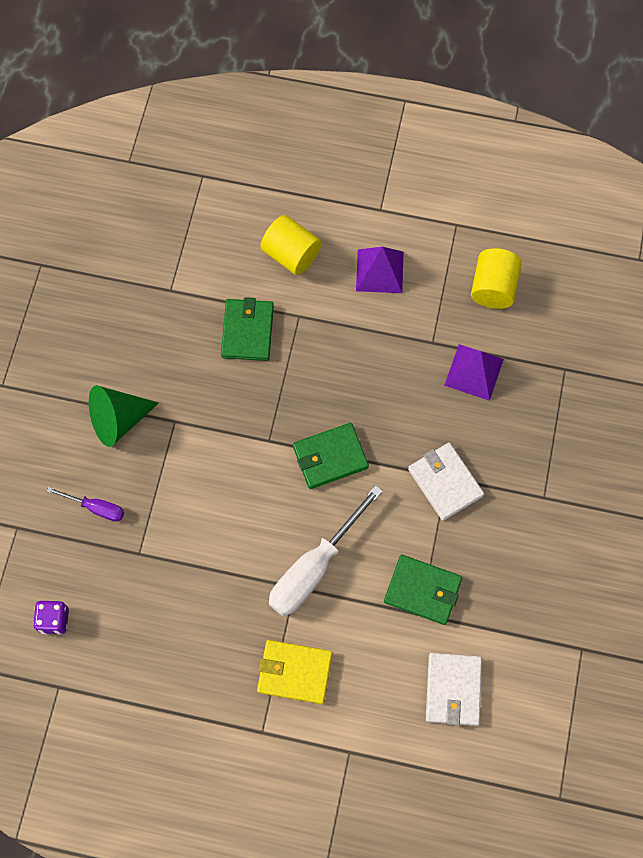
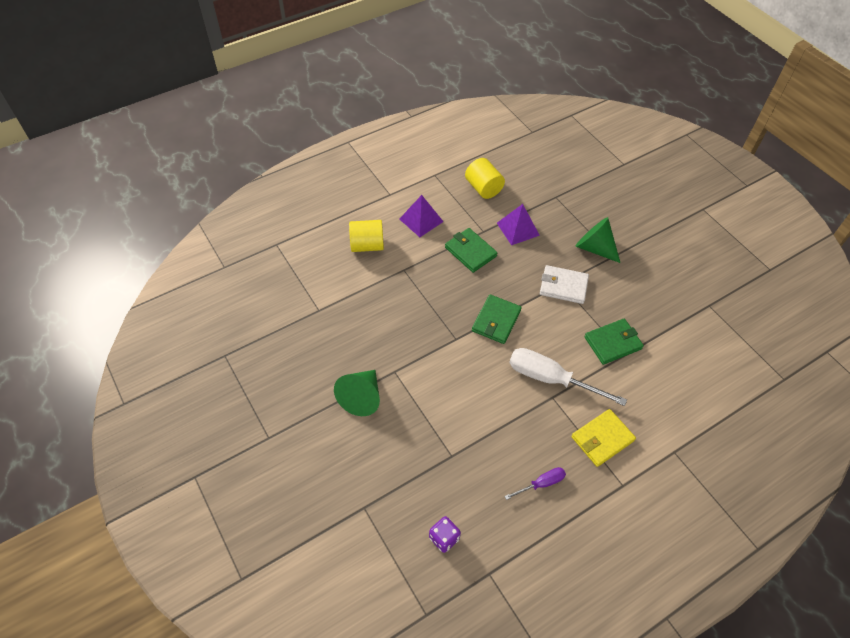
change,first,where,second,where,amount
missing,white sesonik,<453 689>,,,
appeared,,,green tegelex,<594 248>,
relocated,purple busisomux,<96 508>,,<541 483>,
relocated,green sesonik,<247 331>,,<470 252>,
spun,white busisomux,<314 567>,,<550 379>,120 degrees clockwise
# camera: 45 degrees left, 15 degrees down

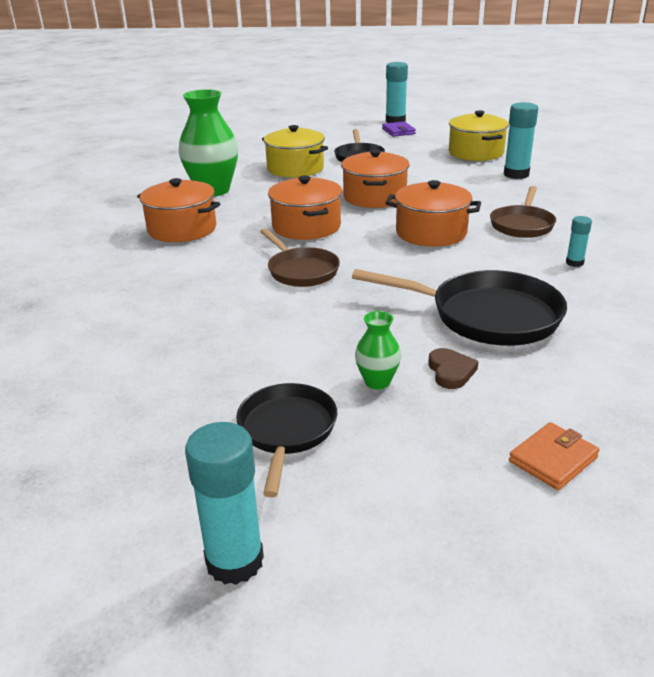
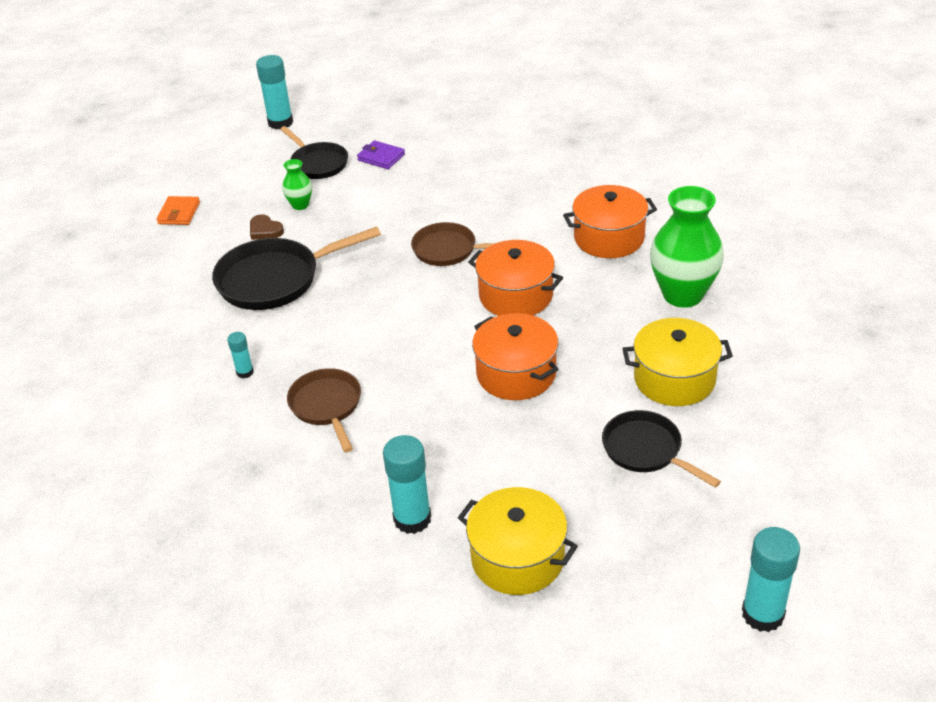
change,first,where,second,where,amount
missing,orange fifuzox,<431 233>,,,
relocated,purple sesonik,<398 131>,,<381 157>,
# camera: 140 degrees right, 10 degrees up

• **WHAT THE EXERCISE ASKS**: Where a line above contains the word "purple", show that line.

• **SOLUTION TO THIS EXERCISE**:
relocated,purple busisomux,<96 508>,,<541 483>,
relocated,purple sesonik,<398 131>,,<381 157>,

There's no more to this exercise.